Data to use:
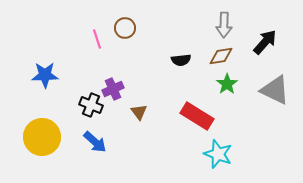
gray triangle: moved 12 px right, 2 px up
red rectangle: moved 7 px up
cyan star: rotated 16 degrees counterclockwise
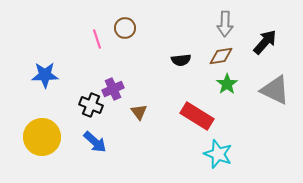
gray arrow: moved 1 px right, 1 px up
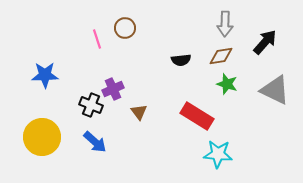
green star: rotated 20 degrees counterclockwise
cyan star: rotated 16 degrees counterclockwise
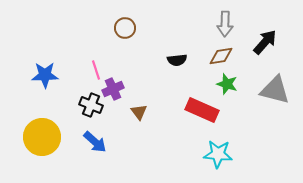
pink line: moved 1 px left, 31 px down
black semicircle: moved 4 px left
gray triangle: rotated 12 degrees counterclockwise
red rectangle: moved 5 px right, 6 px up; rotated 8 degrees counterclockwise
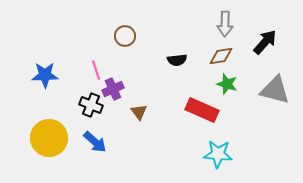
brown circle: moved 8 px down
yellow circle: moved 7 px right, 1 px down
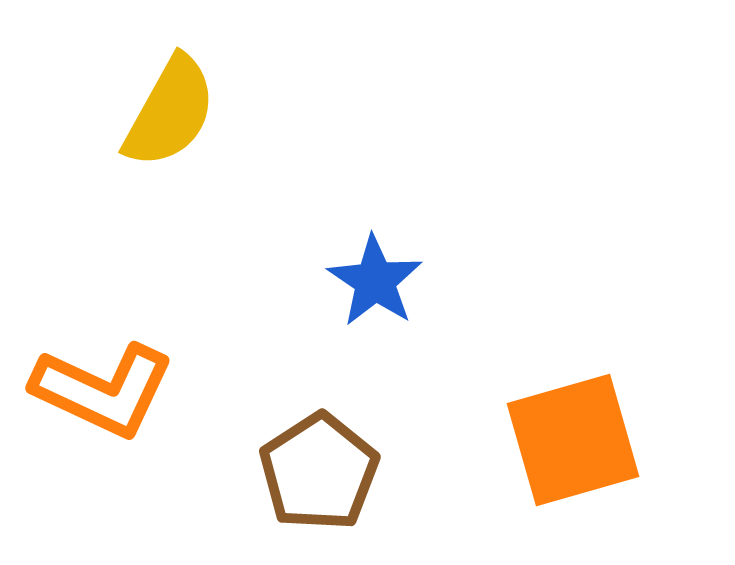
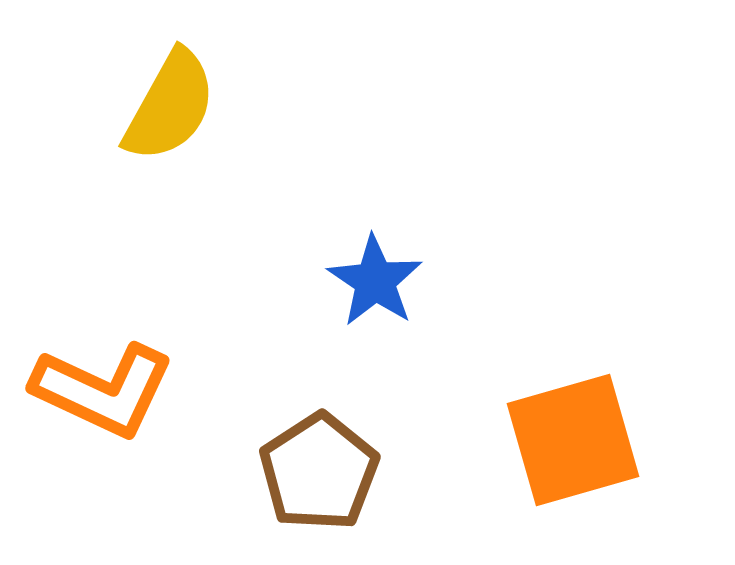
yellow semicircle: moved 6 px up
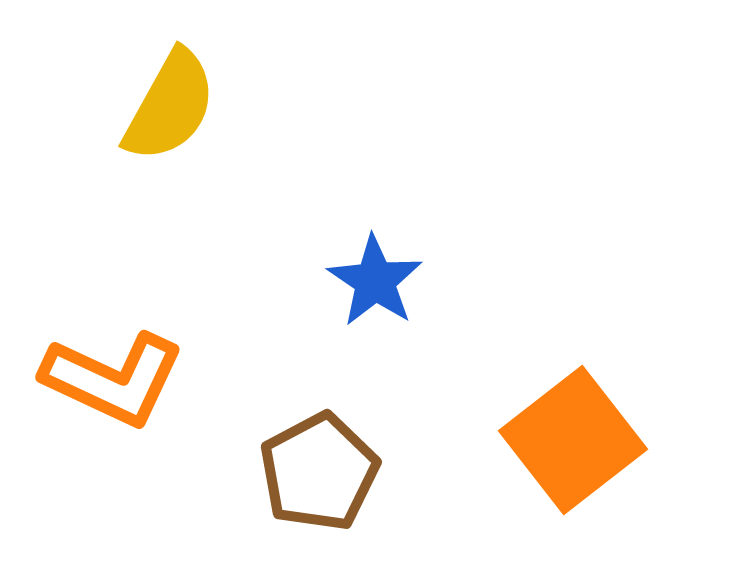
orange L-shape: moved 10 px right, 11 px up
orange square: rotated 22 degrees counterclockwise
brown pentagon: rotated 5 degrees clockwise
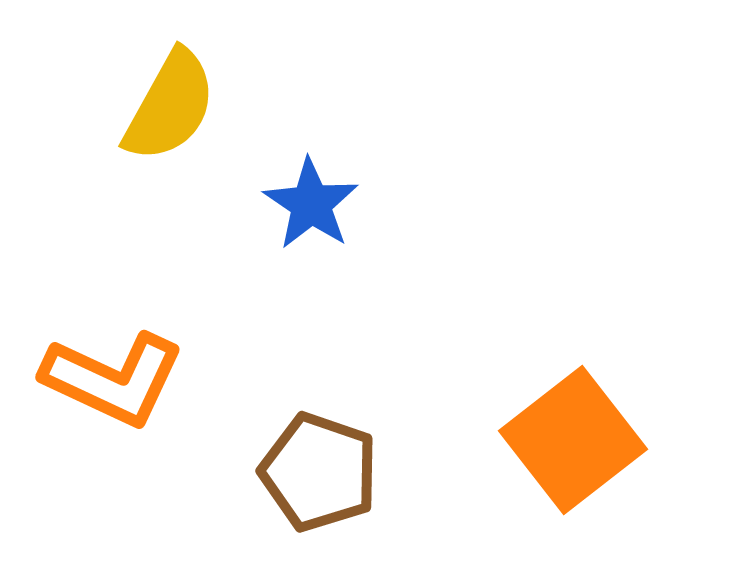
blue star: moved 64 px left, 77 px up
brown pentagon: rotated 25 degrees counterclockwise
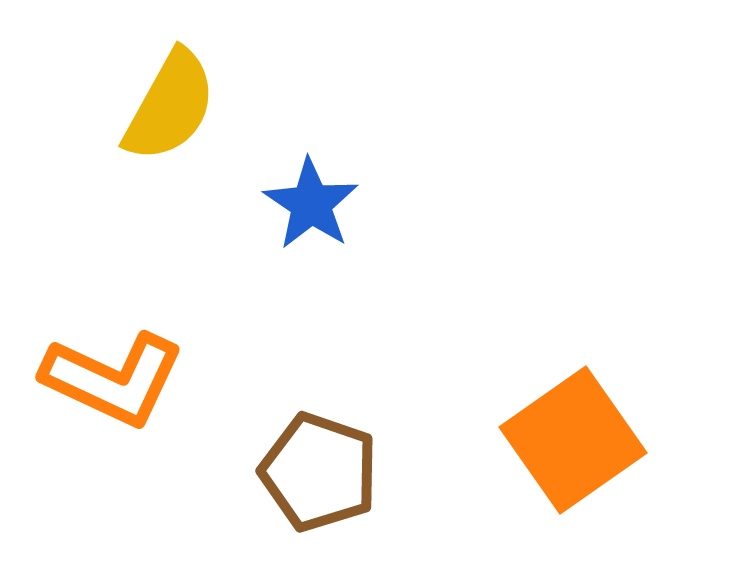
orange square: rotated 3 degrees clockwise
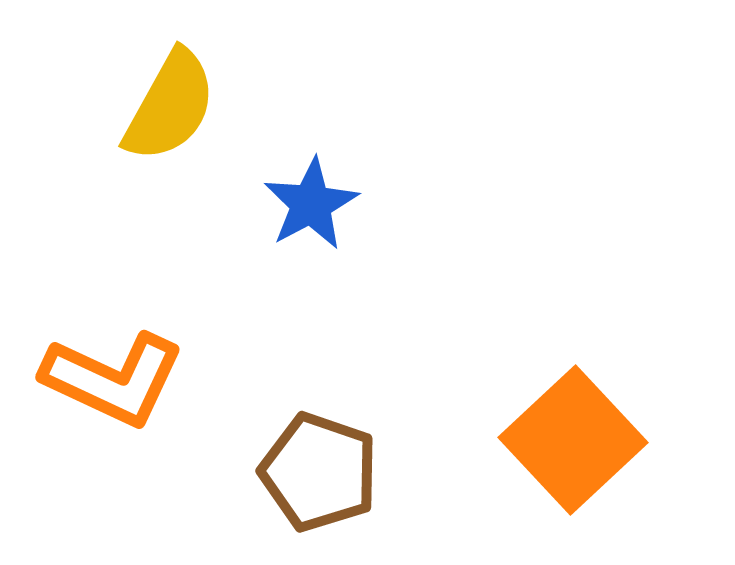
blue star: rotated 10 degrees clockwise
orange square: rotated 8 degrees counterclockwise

* * *

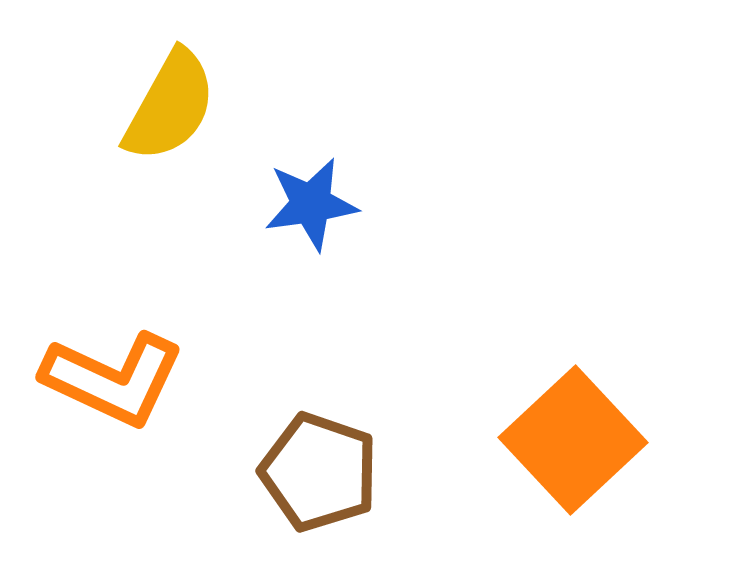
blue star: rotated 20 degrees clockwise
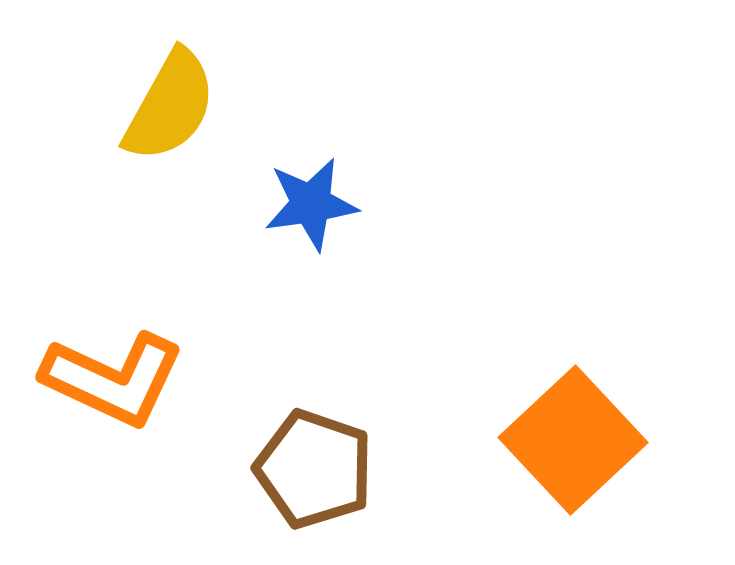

Exercise objective: Repeat the lines of the material between the line holding "gray triangle: moved 12 px right, 2 px up" and the line holding "orange square: rotated 3 degrees clockwise", inclusive, and leave the pictures out of your answer.

Correct answer:
gray triangle: moved 12 px right, 2 px up
red rectangle: moved 7 px up
cyan star: rotated 16 degrees counterclockwise
gray arrow: moved 1 px right, 1 px up
green star: rotated 20 degrees counterclockwise
cyan star: rotated 16 degrees counterclockwise
pink line: moved 1 px left, 31 px down
black semicircle: moved 4 px left
gray triangle: rotated 12 degrees counterclockwise
red rectangle: moved 5 px right, 6 px up; rotated 8 degrees counterclockwise
brown circle: moved 8 px down
yellow circle: moved 7 px right, 1 px down
yellow semicircle: moved 6 px up
orange L-shape: moved 10 px right, 11 px up
orange square: rotated 22 degrees counterclockwise
brown pentagon: rotated 5 degrees clockwise
blue star: moved 64 px left, 77 px up
brown pentagon: rotated 25 degrees counterclockwise
orange square: rotated 3 degrees clockwise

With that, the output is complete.